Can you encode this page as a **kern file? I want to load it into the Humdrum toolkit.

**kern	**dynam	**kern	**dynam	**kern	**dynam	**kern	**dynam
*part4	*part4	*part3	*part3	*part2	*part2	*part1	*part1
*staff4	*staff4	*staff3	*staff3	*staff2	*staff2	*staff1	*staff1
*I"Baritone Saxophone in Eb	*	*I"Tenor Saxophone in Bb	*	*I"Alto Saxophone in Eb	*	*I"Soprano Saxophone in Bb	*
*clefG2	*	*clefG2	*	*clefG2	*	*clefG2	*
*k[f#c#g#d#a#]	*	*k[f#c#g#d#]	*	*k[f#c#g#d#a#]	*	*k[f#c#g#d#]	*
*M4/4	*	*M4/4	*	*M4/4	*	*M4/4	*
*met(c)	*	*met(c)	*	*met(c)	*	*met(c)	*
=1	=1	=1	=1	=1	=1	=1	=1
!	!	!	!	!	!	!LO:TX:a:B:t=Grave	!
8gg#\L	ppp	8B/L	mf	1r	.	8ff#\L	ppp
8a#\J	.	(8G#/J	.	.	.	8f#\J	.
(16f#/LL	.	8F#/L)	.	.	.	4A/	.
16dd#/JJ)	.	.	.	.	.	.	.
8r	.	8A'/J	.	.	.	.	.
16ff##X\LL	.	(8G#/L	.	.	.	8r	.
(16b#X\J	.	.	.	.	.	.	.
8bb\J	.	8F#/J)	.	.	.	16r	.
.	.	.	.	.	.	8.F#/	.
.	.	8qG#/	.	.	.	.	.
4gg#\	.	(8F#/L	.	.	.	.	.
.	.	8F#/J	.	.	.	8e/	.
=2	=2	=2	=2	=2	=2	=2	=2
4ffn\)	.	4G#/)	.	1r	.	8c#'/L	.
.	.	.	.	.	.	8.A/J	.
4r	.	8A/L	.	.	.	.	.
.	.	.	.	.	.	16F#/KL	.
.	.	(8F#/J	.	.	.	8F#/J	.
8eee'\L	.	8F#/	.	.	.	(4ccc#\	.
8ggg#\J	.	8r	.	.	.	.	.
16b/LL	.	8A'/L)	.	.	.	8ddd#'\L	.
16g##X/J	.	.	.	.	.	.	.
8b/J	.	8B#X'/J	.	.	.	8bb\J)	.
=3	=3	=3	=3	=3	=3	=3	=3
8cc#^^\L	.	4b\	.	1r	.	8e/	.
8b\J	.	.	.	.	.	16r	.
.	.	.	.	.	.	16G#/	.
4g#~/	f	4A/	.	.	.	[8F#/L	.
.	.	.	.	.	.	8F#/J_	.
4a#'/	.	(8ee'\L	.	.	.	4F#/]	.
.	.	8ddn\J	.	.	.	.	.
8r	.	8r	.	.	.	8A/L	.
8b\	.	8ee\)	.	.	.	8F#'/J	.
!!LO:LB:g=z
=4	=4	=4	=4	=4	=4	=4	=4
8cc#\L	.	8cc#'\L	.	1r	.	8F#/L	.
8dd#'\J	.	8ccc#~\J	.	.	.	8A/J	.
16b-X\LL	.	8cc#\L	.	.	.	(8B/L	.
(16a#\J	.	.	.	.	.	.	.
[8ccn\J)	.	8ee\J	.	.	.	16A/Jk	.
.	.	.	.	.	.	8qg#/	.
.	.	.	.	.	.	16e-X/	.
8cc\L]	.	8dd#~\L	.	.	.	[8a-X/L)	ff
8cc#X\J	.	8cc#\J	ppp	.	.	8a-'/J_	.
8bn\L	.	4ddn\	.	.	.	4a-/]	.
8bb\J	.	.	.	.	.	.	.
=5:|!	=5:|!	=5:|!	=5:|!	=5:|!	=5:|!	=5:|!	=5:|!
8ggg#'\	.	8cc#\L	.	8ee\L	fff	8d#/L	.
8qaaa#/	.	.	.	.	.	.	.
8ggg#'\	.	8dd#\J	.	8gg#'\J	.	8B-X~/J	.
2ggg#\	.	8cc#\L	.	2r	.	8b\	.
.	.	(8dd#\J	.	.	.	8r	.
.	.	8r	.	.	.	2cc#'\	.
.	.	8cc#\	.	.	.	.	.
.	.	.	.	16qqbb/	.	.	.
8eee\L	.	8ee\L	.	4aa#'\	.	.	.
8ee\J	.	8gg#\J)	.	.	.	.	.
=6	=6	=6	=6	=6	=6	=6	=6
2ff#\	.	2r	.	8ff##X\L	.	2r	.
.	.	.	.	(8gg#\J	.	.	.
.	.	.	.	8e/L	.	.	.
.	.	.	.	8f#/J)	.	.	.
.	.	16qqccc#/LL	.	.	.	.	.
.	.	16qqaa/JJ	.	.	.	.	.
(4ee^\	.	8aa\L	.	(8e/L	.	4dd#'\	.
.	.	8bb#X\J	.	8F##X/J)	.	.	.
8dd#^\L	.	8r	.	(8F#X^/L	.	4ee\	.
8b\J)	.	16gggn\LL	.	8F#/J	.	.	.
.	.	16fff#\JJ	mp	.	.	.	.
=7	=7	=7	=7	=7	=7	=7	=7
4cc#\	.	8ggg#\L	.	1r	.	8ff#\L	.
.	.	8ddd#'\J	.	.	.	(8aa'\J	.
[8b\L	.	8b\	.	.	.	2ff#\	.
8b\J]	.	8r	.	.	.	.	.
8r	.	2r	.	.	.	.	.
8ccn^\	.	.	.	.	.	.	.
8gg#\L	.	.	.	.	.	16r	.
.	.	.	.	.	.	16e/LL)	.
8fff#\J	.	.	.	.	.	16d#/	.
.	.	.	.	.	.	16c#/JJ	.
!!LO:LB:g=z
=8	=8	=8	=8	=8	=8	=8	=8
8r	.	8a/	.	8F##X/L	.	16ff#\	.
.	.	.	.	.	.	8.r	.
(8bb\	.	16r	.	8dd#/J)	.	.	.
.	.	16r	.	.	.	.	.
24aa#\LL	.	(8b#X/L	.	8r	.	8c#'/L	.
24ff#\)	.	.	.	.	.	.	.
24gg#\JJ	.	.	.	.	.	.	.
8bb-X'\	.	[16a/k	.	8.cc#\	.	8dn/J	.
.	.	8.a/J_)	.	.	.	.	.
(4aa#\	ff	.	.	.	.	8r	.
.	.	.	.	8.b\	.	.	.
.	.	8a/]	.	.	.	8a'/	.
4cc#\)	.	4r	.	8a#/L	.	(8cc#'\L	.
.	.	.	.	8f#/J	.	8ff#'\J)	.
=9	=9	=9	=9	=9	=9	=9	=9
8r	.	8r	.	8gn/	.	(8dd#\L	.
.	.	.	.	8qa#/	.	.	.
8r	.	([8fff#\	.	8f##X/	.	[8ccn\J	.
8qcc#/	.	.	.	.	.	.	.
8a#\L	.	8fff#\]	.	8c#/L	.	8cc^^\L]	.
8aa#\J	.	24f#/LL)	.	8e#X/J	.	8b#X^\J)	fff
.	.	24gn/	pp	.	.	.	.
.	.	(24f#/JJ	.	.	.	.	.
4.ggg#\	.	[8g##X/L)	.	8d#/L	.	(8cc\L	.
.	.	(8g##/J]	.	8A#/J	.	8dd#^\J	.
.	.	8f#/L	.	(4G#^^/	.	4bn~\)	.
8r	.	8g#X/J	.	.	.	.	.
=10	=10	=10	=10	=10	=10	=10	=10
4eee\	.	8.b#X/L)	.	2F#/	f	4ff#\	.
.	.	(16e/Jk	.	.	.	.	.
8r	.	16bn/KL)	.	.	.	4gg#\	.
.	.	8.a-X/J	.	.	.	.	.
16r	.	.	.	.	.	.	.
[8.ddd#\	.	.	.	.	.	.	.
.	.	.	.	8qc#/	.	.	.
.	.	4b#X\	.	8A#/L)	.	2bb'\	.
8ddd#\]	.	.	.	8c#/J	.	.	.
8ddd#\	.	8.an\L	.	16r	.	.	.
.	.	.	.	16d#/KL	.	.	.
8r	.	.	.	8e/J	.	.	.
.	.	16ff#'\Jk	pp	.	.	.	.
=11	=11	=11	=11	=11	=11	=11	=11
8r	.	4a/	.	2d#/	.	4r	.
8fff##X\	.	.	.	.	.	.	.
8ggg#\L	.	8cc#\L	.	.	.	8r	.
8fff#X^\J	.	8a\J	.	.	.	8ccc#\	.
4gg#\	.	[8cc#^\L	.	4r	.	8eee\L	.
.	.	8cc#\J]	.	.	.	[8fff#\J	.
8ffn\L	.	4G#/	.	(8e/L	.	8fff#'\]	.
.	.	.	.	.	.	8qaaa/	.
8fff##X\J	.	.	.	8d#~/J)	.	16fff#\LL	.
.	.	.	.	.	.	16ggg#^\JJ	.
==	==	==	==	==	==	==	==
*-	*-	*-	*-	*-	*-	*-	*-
* * * *
__Do this__.
Identify each line in the listing above that contains the string "kern", and copy those lines in full.

__Expected answer__.
Can you encode this page as a **kern file? I want to load it into the Humdrum toolkit.
**kern	**dynam	**kern	**dynam	**kern	**dynam	**kern	**dynam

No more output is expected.